[CHALLENGE]: Please recast every line of the records below as a Markdown table with the columns "Row" and "Line", numbering the rows and skipping any blank lines. Leave the pictures out of the answer.

(Collected data entries)
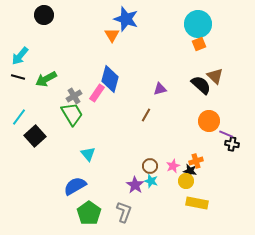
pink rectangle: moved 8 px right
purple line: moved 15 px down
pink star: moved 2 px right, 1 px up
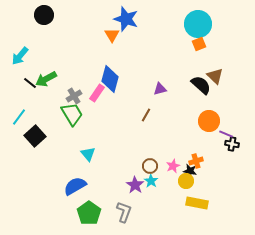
black line: moved 12 px right, 6 px down; rotated 24 degrees clockwise
cyan star: rotated 16 degrees clockwise
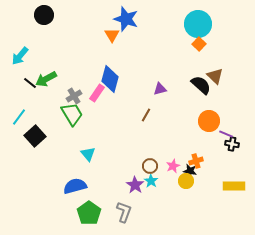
orange square: rotated 24 degrees counterclockwise
blue semicircle: rotated 15 degrees clockwise
yellow rectangle: moved 37 px right, 17 px up; rotated 10 degrees counterclockwise
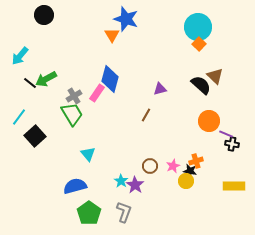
cyan circle: moved 3 px down
cyan star: moved 30 px left
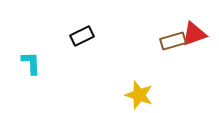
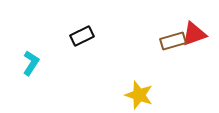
cyan L-shape: rotated 35 degrees clockwise
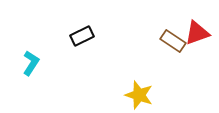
red triangle: moved 3 px right, 1 px up
brown rectangle: rotated 50 degrees clockwise
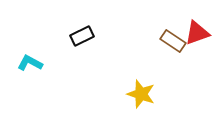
cyan L-shape: moved 1 px left; rotated 95 degrees counterclockwise
yellow star: moved 2 px right, 1 px up
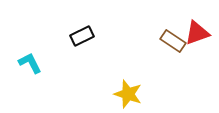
cyan L-shape: rotated 35 degrees clockwise
yellow star: moved 13 px left
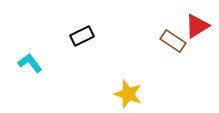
red triangle: moved 7 px up; rotated 12 degrees counterclockwise
cyan L-shape: rotated 10 degrees counterclockwise
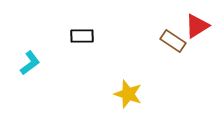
black rectangle: rotated 25 degrees clockwise
cyan L-shape: rotated 90 degrees clockwise
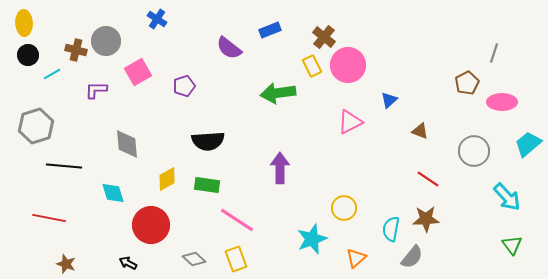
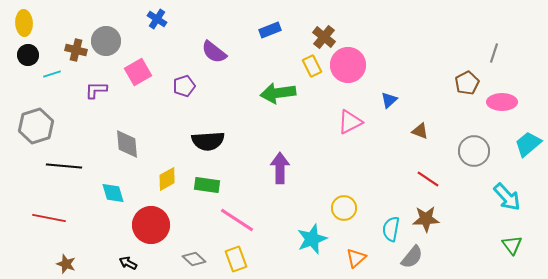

[COMPLETE ANSWER]:
| Row | Line |
|---|---|
| 1 | pink rectangle: moved 8 px right |
| 2 | purple line: moved 15 px down |
| 3 | pink star: moved 2 px right, 1 px up |
| 4 | black line: moved 12 px right, 6 px down; rotated 24 degrees clockwise |
| 5 | cyan star: rotated 16 degrees clockwise |
| 6 | orange square: rotated 24 degrees counterclockwise |
| 7 | blue semicircle: rotated 15 degrees clockwise |
| 8 | yellow rectangle: moved 37 px right, 17 px up; rotated 10 degrees counterclockwise |
| 9 | cyan circle: moved 3 px down |
| 10 | cyan star: moved 30 px left |
| 11 | cyan L-shape: rotated 35 degrees clockwise |
| 12 | red triangle: moved 3 px right, 1 px up |
| 13 | brown rectangle: rotated 50 degrees clockwise |
| 14 | cyan L-shape: moved 1 px left; rotated 95 degrees counterclockwise |
| 15 | yellow star: moved 2 px right, 1 px up |
| 16 | cyan L-shape: rotated 35 degrees clockwise |
| 17 | yellow star: moved 13 px left |
| 18 | red triangle: moved 7 px up; rotated 12 degrees counterclockwise |
| 19 | cyan L-shape: rotated 10 degrees counterclockwise |
| 20 | black rectangle: rotated 25 degrees clockwise |
| 21 | cyan L-shape: rotated 90 degrees clockwise |